TASK REQUIREMENTS
Would you copy only the lines below, from the one containing "orange soap dispenser: 2 -> 3" through the very last one, leaving the pictures out?

────────────────────────────────────────

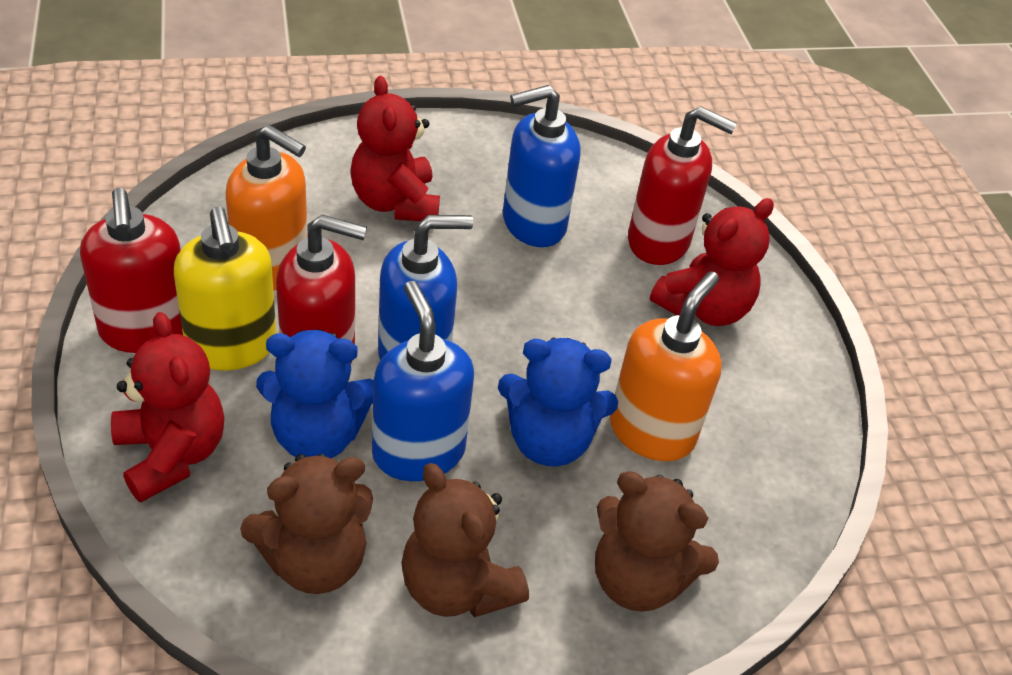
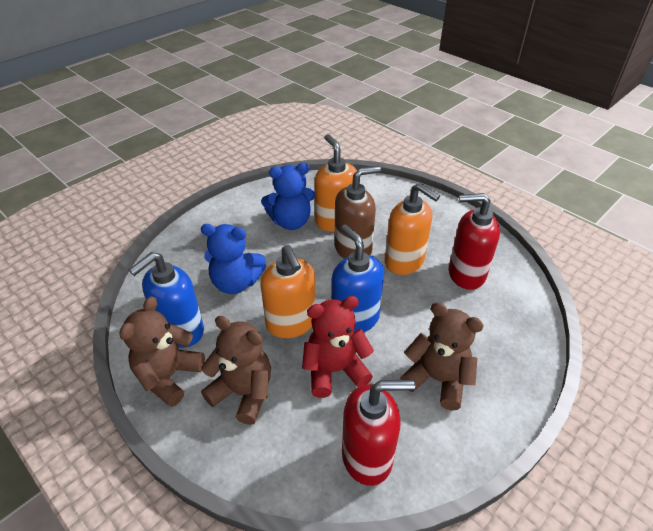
blue soap dispenser: 3 -> 2
brown soap dispenser: 0 -> 1
orange soap dispenser: 2 -> 3
red soap dispenser: 3 -> 2
red teddy bear: 3 -> 1
yellow soap dispenser: 1 -> 0

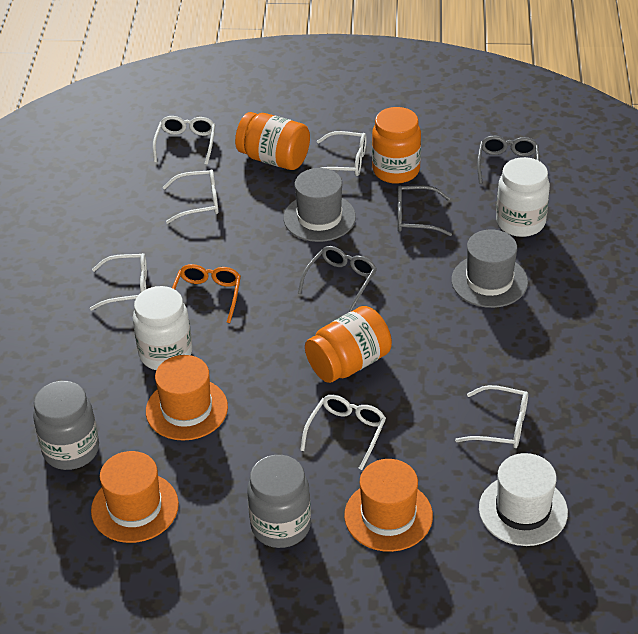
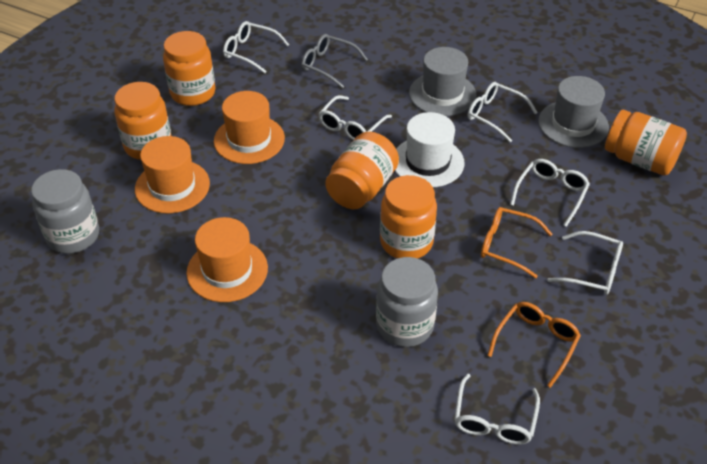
grey glasses: 3 -> 1
orange glasses: 1 -> 2
orange jar: 3 -> 5
white jar: 2 -> 0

────────────────────────────────────────

OUTPUT OF THE EXERCISE
orange soap dispenser: 2 -> 3
red soap dispenser: 3 -> 2
red teddy bear: 3 -> 1
yellow soap dispenser: 1 -> 0

grey glasses: 3 -> 1
orange glasses: 1 -> 2
orange jar: 3 -> 5
white jar: 2 -> 0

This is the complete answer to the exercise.